- _Exercise goal_: For the entries below, report the number of lines containing "turquoise", without any other content.

Spatial reasoning data
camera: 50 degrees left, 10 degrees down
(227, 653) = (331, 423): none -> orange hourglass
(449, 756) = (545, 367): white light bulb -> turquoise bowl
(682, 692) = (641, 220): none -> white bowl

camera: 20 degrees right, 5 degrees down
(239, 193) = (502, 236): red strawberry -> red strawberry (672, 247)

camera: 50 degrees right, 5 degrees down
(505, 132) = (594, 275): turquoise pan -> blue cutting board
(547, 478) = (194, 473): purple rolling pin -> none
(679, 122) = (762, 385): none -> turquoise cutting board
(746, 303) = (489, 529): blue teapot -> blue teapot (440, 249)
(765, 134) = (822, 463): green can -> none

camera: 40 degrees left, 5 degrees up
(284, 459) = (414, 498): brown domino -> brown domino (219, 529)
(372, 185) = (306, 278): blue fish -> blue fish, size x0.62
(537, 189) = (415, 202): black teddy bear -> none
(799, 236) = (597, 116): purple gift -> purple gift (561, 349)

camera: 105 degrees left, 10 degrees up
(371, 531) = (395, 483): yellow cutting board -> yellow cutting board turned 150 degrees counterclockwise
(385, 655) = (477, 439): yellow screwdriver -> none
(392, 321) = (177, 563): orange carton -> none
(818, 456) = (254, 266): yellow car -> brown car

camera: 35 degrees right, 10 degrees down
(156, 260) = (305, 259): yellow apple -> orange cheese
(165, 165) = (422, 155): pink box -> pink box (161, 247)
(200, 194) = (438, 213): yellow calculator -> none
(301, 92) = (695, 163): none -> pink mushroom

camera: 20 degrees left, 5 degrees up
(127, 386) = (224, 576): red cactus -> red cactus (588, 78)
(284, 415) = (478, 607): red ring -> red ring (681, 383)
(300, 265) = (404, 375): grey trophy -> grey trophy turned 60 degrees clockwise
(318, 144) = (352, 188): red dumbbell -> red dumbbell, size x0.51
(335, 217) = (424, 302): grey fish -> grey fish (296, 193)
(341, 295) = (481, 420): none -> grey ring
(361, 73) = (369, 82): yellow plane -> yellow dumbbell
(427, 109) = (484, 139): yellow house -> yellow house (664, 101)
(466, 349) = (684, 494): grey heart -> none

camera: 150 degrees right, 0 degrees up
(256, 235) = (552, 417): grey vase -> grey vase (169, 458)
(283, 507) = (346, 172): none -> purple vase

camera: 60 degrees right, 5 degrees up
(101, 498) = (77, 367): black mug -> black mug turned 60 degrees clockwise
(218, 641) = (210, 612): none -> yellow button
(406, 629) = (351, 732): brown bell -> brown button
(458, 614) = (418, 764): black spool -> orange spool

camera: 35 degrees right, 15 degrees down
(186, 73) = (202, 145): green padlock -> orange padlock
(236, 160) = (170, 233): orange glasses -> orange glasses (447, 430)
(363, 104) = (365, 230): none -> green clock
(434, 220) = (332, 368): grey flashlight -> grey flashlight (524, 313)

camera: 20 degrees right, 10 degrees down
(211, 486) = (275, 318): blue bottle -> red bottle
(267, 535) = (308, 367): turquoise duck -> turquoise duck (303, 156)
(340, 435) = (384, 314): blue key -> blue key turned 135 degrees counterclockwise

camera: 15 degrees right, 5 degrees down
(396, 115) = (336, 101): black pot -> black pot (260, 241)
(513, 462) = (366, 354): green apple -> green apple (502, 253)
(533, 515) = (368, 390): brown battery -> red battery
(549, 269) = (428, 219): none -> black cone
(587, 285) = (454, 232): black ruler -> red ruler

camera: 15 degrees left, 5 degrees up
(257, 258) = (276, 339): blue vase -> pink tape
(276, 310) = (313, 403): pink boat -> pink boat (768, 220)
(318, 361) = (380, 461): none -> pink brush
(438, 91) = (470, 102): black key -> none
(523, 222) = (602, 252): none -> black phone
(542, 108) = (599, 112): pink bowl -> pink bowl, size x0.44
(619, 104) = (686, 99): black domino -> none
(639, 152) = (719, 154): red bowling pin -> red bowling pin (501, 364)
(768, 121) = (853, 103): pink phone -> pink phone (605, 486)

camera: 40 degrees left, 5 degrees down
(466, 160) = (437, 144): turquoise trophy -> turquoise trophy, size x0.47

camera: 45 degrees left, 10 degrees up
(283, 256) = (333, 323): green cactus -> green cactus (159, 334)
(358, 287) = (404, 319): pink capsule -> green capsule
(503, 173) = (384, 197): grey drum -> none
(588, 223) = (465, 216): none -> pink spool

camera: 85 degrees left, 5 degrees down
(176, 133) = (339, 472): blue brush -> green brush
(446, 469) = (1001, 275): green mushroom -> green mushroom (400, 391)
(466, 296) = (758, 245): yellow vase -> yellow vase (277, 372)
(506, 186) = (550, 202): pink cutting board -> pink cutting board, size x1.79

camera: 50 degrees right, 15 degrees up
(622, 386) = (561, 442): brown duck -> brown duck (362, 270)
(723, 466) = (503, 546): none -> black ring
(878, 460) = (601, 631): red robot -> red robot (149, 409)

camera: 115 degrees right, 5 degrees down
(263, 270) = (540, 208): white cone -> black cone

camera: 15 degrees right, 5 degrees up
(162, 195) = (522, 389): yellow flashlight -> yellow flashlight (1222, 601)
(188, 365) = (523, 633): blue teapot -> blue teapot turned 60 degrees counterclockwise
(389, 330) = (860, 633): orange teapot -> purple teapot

- _Answer to this exercise_: 5